• **Exercise**
Output the full listing again without altering anything.

Input for this task START

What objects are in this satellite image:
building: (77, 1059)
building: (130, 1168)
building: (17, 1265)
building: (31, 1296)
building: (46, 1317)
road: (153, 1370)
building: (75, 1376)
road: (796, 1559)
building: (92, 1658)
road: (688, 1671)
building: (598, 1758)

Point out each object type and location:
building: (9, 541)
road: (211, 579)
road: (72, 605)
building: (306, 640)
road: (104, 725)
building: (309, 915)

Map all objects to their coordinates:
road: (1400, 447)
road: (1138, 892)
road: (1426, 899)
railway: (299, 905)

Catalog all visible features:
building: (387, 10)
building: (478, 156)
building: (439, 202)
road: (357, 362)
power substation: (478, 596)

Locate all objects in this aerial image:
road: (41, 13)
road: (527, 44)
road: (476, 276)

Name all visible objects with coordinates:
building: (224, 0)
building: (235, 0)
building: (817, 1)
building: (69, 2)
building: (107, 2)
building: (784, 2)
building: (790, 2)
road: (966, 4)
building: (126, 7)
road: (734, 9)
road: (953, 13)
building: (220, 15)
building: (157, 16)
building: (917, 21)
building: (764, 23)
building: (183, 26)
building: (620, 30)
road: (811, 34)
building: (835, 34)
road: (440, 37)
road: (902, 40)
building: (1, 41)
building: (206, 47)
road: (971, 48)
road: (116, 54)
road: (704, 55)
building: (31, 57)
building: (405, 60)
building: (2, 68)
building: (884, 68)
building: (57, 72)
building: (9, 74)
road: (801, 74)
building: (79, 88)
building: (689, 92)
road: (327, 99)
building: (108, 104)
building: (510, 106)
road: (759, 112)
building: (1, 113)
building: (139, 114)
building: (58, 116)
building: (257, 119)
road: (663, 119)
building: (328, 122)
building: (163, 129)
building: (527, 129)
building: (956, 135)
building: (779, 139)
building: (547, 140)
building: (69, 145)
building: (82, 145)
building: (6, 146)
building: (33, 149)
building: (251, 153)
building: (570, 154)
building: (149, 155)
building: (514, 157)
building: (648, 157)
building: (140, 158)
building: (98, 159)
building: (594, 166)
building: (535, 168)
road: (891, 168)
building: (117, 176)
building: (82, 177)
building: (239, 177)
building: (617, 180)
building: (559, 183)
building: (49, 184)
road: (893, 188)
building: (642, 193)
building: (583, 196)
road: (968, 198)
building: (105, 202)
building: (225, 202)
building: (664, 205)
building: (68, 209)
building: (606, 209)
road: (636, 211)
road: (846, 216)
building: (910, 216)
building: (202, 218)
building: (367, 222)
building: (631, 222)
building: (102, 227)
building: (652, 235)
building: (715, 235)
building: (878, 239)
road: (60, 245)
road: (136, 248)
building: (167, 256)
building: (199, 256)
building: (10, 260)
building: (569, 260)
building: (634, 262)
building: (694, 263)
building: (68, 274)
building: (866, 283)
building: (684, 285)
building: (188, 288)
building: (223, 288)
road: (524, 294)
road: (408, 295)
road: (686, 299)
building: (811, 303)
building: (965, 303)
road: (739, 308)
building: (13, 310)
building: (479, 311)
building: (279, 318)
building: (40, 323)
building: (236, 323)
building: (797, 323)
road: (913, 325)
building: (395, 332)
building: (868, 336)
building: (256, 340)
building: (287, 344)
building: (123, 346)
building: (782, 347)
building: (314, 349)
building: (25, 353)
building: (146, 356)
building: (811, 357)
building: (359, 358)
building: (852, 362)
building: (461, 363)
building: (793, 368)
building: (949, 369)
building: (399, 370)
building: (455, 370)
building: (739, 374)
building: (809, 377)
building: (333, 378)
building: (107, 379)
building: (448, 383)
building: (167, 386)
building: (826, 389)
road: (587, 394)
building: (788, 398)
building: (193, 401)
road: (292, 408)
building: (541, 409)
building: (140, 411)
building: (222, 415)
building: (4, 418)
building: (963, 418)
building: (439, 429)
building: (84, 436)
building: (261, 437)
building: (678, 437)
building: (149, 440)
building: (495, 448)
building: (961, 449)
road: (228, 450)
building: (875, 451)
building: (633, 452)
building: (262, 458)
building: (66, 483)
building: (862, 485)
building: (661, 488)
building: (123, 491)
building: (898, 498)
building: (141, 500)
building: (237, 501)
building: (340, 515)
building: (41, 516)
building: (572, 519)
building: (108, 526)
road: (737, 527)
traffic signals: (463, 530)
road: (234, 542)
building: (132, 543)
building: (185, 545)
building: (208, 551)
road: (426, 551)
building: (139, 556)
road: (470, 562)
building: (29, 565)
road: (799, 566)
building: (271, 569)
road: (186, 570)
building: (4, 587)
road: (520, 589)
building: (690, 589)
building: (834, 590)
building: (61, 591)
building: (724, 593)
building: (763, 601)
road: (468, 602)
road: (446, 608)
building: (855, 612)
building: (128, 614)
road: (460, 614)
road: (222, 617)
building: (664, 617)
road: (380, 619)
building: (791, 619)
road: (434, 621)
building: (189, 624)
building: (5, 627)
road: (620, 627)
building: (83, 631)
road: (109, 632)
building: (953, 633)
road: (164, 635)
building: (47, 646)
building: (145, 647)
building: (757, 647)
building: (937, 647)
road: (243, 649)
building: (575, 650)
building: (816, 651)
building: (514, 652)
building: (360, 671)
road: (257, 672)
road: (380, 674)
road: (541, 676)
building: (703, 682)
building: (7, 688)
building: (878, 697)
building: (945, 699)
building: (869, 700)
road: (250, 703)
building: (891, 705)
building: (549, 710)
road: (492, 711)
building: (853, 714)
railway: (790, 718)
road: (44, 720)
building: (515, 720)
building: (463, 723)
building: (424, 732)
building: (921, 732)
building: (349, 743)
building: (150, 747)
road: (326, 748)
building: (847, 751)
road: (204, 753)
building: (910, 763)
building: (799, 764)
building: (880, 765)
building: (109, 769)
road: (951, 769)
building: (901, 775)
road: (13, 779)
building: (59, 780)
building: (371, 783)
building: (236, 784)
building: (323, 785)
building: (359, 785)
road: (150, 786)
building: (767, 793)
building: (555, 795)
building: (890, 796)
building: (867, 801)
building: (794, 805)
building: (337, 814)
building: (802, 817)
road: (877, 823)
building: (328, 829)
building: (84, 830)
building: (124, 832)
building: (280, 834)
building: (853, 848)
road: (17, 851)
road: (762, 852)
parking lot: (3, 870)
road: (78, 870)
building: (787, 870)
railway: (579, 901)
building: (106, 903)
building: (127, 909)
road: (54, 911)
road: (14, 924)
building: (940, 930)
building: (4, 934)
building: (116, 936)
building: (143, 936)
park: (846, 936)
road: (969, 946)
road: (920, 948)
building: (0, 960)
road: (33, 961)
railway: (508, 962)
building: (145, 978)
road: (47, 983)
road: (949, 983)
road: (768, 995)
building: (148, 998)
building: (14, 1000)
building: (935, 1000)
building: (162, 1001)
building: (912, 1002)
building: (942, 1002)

Input for this task END

• **Solution to this task**
What objects are in this satellite image:
building: (77, 1059)
building: (130, 1168)
building: (17, 1265)
building: (31, 1296)
building: (46, 1317)
road: (153, 1370)
building: (75, 1376)
road: (796, 1559)
building: (92, 1658)
road: (688, 1671)
building: (598, 1758)

Point out each object type and location:
building: (9, 541)
road: (211, 579)
road: (72, 605)
building: (306, 640)
road: (104, 725)
building: (309, 915)

Map all objects to their coordinates:
road: (1400, 447)
road: (1138, 892)
road: (1426, 899)
railway: (299, 905)

Catalog all visible features:
building: (387, 10)
building: (478, 156)
building: (439, 202)
road: (357, 362)
power substation: (478, 596)

Locate all objects in this aerial image:
road: (41, 13)
road: (527, 44)
road: (476, 276)

Name all visible objects with coordinates:
building: (224, 0)
building: (235, 0)
building: (817, 1)
building: (69, 2)
building: (107, 2)
building: (784, 2)
building: (790, 2)
road: (966, 4)
building: (126, 7)
road: (734, 9)
road: (953, 13)
building: (220, 15)
building: (157, 16)
building: (917, 21)
building: (764, 23)
building: (183, 26)
building: (620, 30)
road: (811, 34)
building: (835, 34)
road: (440, 37)
road: (902, 40)
building: (1, 41)
building: (206, 47)
road: (971, 48)
road: (116, 54)
road: (704, 55)
building: (31, 57)
building: (405, 60)
building: (2, 68)
building: (884, 68)
building: (57, 72)
building: (9, 74)
road: (801, 74)
building: (79, 88)
building: (689, 92)
road: (327, 99)
building: (108, 104)
building: (510, 106)
road: (759, 112)
building: (1, 113)
building: (139, 114)
building: (58, 116)
building: (257, 119)
road: (663, 119)
building: (328, 122)
building: (163, 129)
building: (527, 129)
building: (956, 135)
building: (779, 139)
building: (547, 140)
building: (69, 145)
building: (82, 145)
building: (6, 146)
building: (33, 149)
building: (251, 153)
building: (570, 154)
building: (149, 155)
building: (514, 157)
building: (648, 157)
building: (140, 158)
building: (98, 159)
building: (594, 166)
building: (535, 168)
road: (891, 168)
building: (117, 176)
building: (82, 177)
building: (239, 177)
building: (617, 180)
building: (559, 183)
building: (49, 184)
road: (893, 188)
building: (642, 193)
building: (583, 196)
road: (968, 198)
building: (105, 202)
building: (225, 202)
building: (664, 205)
building: (68, 209)
building: (606, 209)
road: (636, 211)
road: (846, 216)
building: (910, 216)
building: (202, 218)
building: (367, 222)
building: (631, 222)
building: (102, 227)
building: (652, 235)
building: (715, 235)
building: (878, 239)
road: (60, 245)
road: (136, 248)
building: (167, 256)
building: (199, 256)
building: (10, 260)
building: (569, 260)
building: (634, 262)
building: (694, 263)
building: (68, 274)
building: (866, 283)
building: (684, 285)
building: (188, 288)
building: (223, 288)
road: (524, 294)
road: (408, 295)
road: (686, 299)
building: (811, 303)
building: (965, 303)
road: (739, 308)
building: (13, 310)
building: (479, 311)
building: (279, 318)
building: (40, 323)
building: (236, 323)
building: (797, 323)
road: (913, 325)
building: (395, 332)
building: (868, 336)
building: (256, 340)
building: (287, 344)
building: (123, 346)
building: (782, 347)
building: (314, 349)
building: (25, 353)
building: (146, 356)
building: (811, 357)
building: (359, 358)
building: (852, 362)
building: (461, 363)
building: (793, 368)
building: (949, 369)
building: (399, 370)
building: (455, 370)
building: (739, 374)
building: (809, 377)
building: (333, 378)
building: (107, 379)
building: (448, 383)
building: (167, 386)
building: (826, 389)
road: (587, 394)
building: (788, 398)
building: (193, 401)
road: (292, 408)
building: (541, 409)
building: (140, 411)
building: (222, 415)
building: (4, 418)
building: (963, 418)
building: (439, 429)
building: (84, 436)
building: (261, 437)
building: (678, 437)
building: (149, 440)
building: (495, 448)
building: (961, 449)
road: (228, 450)
building: (875, 451)
building: (633, 452)
building: (262, 458)
building: (66, 483)
building: (862, 485)
building: (661, 488)
building: (123, 491)
building: (898, 498)
building: (141, 500)
building: (237, 501)
building: (340, 515)
building: (41, 516)
building: (572, 519)
building: (108, 526)
road: (737, 527)
traffic signals: (463, 530)
road: (234, 542)
building: (132, 543)
building: (185, 545)
building: (208, 551)
road: (426, 551)
building: (139, 556)
road: (470, 562)
building: (29, 565)
road: (799, 566)
building: (271, 569)
road: (186, 570)
building: (4, 587)
road: (520, 589)
building: (690, 589)
building: (834, 590)
building: (61, 591)
building: (724, 593)
building: (763, 601)
road: (468, 602)
road: (446, 608)
building: (855, 612)
building: (128, 614)
road: (460, 614)
road: (222, 617)
building: (664, 617)
road: (380, 619)
building: (791, 619)
road: (434, 621)
building: (189, 624)
building: (5, 627)
road: (620, 627)
building: (83, 631)
road: (109, 632)
building: (953, 633)
road: (164, 635)
building: (47, 646)
building: (145, 647)
building: (757, 647)
building: (937, 647)
road: (243, 649)
building: (575, 650)
building: (816, 651)
building: (514, 652)
building: (360, 671)
road: (257, 672)
road: (380, 674)
road: (541, 676)
building: (703, 682)
building: (7, 688)
building: (878, 697)
building: (945, 699)
building: (869, 700)
road: (250, 703)
building: (891, 705)
building: (549, 710)
road: (492, 711)
building: (853, 714)
railway: (790, 718)
road: (44, 720)
building: (515, 720)
building: (463, 723)
building: (424, 732)
building: (921, 732)
building: (349, 743)
building: (150, 747)
road: (326, 748)
building: (847, 751)
road: (204, 753)
building: (910, 763)
building: (799, 764)
building: (880, 765)
building: (109, 769)
road: (951, 769)
building: (901, 775)
road: (13, 779)
building: (59, 780)
building: (371, 783)
building: (236, 784)
building: (323, 785)
building: (359, 785)
road: (150, 786)
building: (767, 793)
building: (555, 795)
building: (890, 796)
building: (867, 801)
building: (794, 805)
building: (337, 814)
building: (802, 817)
road: (877, 823)
building: (328, 829)
building: (84, 830)
building: (124, 832)
building: (280, 834)
building: (853, 848)
road: (17, 851)
road: (762, 852)
parking lot: (3, 870)
road: (78, 870)
building: (787, 870)
railway: (579, 901)
building: (106, 903)
building: (127, 909)
road: (54, 911)
road: (14, 924)
building: (940, 930)
building: (4, 934)
building: (116, 936)
building: (143, 936)
park: (846, 936)
road: (969, 946)
road: (920, 948)
building: (0, 960)
road: (33, 961)
railway: (508, 962)
building: (145, 978)
road: (47, 983)
road: (949, 983)
road: (768, 995)
building: (148, 998)
building: (14, 1000)
building: (935, 1000)
building: (162, 1001)
building: (912, 1002)
building: (942, 1002)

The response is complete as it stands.